## start

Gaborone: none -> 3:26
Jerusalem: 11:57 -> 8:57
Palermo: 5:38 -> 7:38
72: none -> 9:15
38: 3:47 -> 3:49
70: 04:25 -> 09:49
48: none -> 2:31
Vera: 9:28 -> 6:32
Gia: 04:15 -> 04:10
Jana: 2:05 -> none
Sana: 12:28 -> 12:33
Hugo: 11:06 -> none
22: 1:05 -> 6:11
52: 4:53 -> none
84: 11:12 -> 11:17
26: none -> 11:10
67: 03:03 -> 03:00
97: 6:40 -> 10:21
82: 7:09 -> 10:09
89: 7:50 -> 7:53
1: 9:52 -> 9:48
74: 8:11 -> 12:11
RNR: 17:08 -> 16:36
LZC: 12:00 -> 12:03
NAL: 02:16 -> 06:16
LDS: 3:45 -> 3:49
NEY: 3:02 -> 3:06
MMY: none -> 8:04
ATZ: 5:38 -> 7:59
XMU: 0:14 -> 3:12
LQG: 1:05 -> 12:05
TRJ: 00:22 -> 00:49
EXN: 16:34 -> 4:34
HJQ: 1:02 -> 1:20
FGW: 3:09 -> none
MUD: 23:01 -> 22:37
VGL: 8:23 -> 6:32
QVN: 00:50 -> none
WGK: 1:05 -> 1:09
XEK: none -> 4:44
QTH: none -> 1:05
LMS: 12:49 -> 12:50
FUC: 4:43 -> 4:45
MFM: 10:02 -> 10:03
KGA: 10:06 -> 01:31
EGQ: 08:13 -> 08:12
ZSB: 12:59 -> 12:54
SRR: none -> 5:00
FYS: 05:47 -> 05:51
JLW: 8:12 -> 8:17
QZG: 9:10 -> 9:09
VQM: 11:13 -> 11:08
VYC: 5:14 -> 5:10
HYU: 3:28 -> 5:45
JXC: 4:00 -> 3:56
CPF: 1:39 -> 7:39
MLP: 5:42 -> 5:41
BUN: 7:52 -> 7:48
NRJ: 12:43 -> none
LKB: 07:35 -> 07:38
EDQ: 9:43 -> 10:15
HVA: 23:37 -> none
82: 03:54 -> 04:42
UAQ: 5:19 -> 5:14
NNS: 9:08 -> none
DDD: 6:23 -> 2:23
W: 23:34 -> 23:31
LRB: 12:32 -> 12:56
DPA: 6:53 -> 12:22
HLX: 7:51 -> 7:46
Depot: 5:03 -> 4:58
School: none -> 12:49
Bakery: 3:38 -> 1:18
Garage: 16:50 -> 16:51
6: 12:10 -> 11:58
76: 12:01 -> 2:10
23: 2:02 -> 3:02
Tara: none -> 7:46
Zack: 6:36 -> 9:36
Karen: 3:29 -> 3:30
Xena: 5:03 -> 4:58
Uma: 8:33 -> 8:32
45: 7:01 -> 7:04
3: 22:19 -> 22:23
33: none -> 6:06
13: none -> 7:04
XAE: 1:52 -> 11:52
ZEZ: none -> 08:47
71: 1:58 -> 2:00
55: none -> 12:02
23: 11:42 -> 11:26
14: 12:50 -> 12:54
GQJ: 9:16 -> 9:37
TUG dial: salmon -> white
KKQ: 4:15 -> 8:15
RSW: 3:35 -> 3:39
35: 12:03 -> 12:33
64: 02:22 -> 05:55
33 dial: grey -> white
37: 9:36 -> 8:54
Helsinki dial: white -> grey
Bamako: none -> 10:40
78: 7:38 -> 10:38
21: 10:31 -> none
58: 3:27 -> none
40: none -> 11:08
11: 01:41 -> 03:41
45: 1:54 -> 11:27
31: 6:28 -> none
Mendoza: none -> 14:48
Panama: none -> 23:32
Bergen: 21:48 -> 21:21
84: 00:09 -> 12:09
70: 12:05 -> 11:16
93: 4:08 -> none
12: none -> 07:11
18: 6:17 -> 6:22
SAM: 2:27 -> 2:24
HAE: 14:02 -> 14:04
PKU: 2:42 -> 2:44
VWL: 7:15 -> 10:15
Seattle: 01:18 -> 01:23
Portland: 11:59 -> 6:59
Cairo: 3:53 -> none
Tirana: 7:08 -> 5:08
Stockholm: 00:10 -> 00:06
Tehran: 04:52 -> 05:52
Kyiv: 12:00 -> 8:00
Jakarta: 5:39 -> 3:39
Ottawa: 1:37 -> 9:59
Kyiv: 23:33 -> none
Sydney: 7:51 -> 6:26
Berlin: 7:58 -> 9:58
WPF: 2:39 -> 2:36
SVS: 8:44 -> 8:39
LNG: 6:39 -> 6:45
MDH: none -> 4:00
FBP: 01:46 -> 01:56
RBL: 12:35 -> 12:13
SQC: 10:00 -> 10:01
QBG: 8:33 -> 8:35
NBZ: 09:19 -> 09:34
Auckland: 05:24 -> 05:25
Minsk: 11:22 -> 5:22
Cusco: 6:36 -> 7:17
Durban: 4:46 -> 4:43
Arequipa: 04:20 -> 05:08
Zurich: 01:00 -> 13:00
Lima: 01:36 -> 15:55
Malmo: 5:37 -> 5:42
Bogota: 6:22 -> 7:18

## end

(INSTRUCTION):
Rewrite the items above as a Markdown table with two columns, Row and Change. Put each line in its own row, numbered in order, and leave out any blank lines.

(COMPLETE ANSWER):
| Row | Change |
|---|---|
| 1 | Gaborone: none -> 3:26 |
| 2 | Jerusalem: 11:57 -> 8:57 |
| 3 | Palermo: 5:38 -> 7:38 |
| 4 | 72: none -> 9:15 |
| 5 | 38: 3:47 -> 3:49 |
| 6 | 70: 04:25 -> 09:49 |
| 7 | 48: none -> 2:31 |
| 8 | Vera: 9:28 -> 6:32 |
| 9 | Gia: 04:15 -> 04:10 |
| 10 | Jana: 2:05 -> none |
| 11 | Sana: 12:28 -> 12:33 |
| 12 | Hugo: 11:06 -> none |
| 13 | 22: 1:05 -> 6:11 |
| 14 | 52: 4:53 -> none |
| 15 | 84: 11:12 -> 11:17 |
| 16 | 26: none -> 11:10 |
| 17 | 67: 03:03 -> 03:00 |
| 18 | 97: 6:40 -> 10:21 |
| 19 | 82: 7:09 -> 10:09 |
| 20 | 89: 7:50 -> 7:53 |
| 21 | 1: 9:52 -> 9:48 |
| 22 | 74: 8:11 -> 12:11 |
| 23 | RNR: 17:08 -> 16:36 |
| 24 | LZC: 12:00 -> 12:03 |
| 25 | NAL: 02:16 -> 06:16 |
| 26 | LDS: 3:45 -> 3:49 |
| 27 | NEY: 3:02 -> 3:06 |
| 28 | MMY: none -> 8:04 |
| 29 | ATZ: 5:38 -> 7:59 |
| 30 | XMU: 0:14 -> 3:12 |
| 31 | LQG: 1:05 -> 12:05 |
| 32 | TRJ: 00:22 -> 00:49 |
| 33 | EXN: 16:34 -> 4:34 |
| 34 | HJQ: 1:02 -> 1:20 |
| 35 | FGW: 3:09 -> none |
| 36 | MUD: 23:01 -> 22:37 |
| 37 | VGL: 8:23 -> 6:32 |
| 38 | QVN: 00:50 -> none |
| 39 | WGK: 1:05 -> 1:09 |
| 40 | XEK: none -> 4:44 |
| 41 | QTH: none -> 1:05 |
| 42 | LMS: 12:49 -> 12:50 |
| 43 | FUC: 4:43 -> 4:45 |
| 44 | MFM: 10:02 -> 10:03 |
| 45 | KGA: 10:06 -> 01:31 |
| 46 | EGQ: 08:13 -> 08:12 |
| 47 | ZSB: 12:59 -> 12:54 |
| 48 | SRR: none -> 5:00 |
| 49 | FYS: 05:47 -> 05:51 |
| 50 | JLW: 8:12 -> 8:17 |
| 51 | QZG: 9:10 -> 9:09 |
| 52 | VQM: 11:13 -> 11:08 |
| 53 | VYC: 5:14 -> 5:10 |
| 54 | HYU: 3:28 -> 5:45 |
| 55 | JXC: 4:00 -> 3:56 |
| 56 | CPF: 1:39 -> 7:39 |
| 57 | MLP: 5:42 -> 5:41 |
| 58 | BUN: 7:52 -> 7:48 |
| 59 | NRJ: 12:43 -> none |
| 60 | LKB: 07:35 -> 07:38 |
| 61 | EDQ: 9:43 -> 10:15 |
| 62 | HVA: 23:37 -> none |
| 63 | 82: 03:54 -> 04:42 |
| 64 | UAQ: 5:19 -> 5:14 |
| 65 | NNS: 9:08 -> none |
| 66 | DDD: 6:23 -> 2:23 |
| 67 | W: 23:34 -> 23:31 |
| 68 | LRB: 12:32 -> 12:56 |
| 69 | DPA: 6:53 -> 12:22 |
| 70 | HLX: 7:51 -> 7:46 |
| 71 | Depot: 5:03 -> 4:58 |
| 72 | School: none -> 12:49 |
| 73 | Bakery: 3:38 -> 1:18 |
| 74 | Garage: 16:50 -> 16:51 |
| 75 | 6: 12:10 -> 11:58 |
| 76 | 76: 12:01 -> 2:10 |
| 77 | 23: 2:02 -> 3:02 |
| 78 | Tara: none -> 7:46 |
| 79 | Zack: 6:36 -> 9:36 |
| 80 | Karen: 3:29 -> 3:30 |
| 81 | Xena: 5:03 -> 4:58 |
| 82 | Uma: 8:33 -> 8:32 |
| 83 | 45: 7:01 -> 7:04 |
| 84 | 3: 22:19 -> 22:23 |
| 85 | 33: none -> 6:06 |
| 86 | 13: none -> 7:04 |
| 87 | XAE: 1:52 -> 11:52 |
| 88 | ZEZ: none -> 08:47 |
| 89 | 71: 1:58 -> 2:00 |
| 90 | 55: none -> 12:02 |
| 91 | 23: 11:42 -> 11:26 |
| 92 | 14: 12:50 -> 12:54 |
| 93 | GQJ: 9:16 -> 9:37 |
| 94 | TUG dial: salmon -> white |
| 95 | KKQ: 4:15 -> 8:15 |
| 96 | RSW: 3:35 -> 3:39 |
| 97 | 35: 12:03 -> 12:33 |
| 98 | 64: 02:22 -> 05:55 |
| 99 | 33 dial: grey -> white |
| 100 | 37: 9:36 -> 8:54 |
| 101 | Helsinki dial: white -> grey |
| 102 | Bamako: none -> 10:40 |
| 103 | 78: 7:38 -> 10:38 |
| 104 | 21: 10:31 -> none |
| 105 | 58: 3:27 -> none |
| 106 | 40: none -> 11:08 |
| 107 | 11: 01:41 -> 03:41 |
| 108 | 45: 1:54 -> 11:27 |
| 109 | 31: 6:28 -> none |
| 110 | Mendoza: none -> 14:48 |
| 111 | Panama: none -> 23:32 |
| 112 | Bergen: 21:48 -> 21:21 |
| 113 | 84: 00:09 -> 12:09 |
| 114 | 70: 12:05 -> 11:16 |
| 115 | 93: 4:08 -> none |
| 116 | 12: none -> 07:11 |
| 117 | 18: 6:17 -> 6:22 |
| 118 | SAM: 2:27 -> 2:24 |
| 119 | HAE: 14:02 -> 14:04 |
| 120 | PKU: 2:42 -> 2:44 |
| 121 | VWL: 7:15 -> 10:15 |
| 122 | Seattle: 01:18 -> 01:23 |
| 123 | Portland: 11:59 -> 6:59 |
| 124 | Cairo: 3:53 -> none |
| 125 | Tirana: 7:08 -> 5:08 |
| 126 | Stockholm: 00:10 -> 00:06 |
| 127 | Tehran: 04:52 -> 05:52 |
| 128 | Kyiv: 12:00 -> 8:00 |
| 129 | Jakarta: 5:39 -> 3:39 |
| 130 | Ottawa: 1:37 -> 9:59 |
| 131 | Kyiv: 23:33 -> none |
| 132 | Sydney: 7:51 -> 6:26 |
| 133 | Berlin: 7:58 -> 9:58 |
| 134 | WPF: 2:39 -> 2:36 |
| 135 | SVS: 8:44 -> 8:39 |
| 136 | LNG: 6:39 -> 6:45 |
| 137 | MDH: none -> 4:00 |
| 138 | FBP: 01:46 -> 01:56 |
| 139 | RBL: 12:35 -> 12:13 |
| 140 | SQC: 10:00 -> 10:01 |
| 141 | QBG: 8:33 -> 8:35 |
| 142 | NBZ: 09:19 -> 09:34 |
| 143 | Auckland: 05:24 -> 05:25 |
| 144 | Minsk: 11:22 -> 5:22 |
| 145 | Cusco: 6:36 -> 7:17 |
| 146 | Durban: 4:46 -> 4:43 |
| 147 | Arequipa: 04:20 -> 05:08 |
| 148 | Zurich: 01:00 -> 13:00 |
| 149 | Lima: 01:36 -> 15:55 |
| 150 | Malmo: 5:37 -> 5:42 |
| 151 | Bogota: 6:22 -> 7:18 |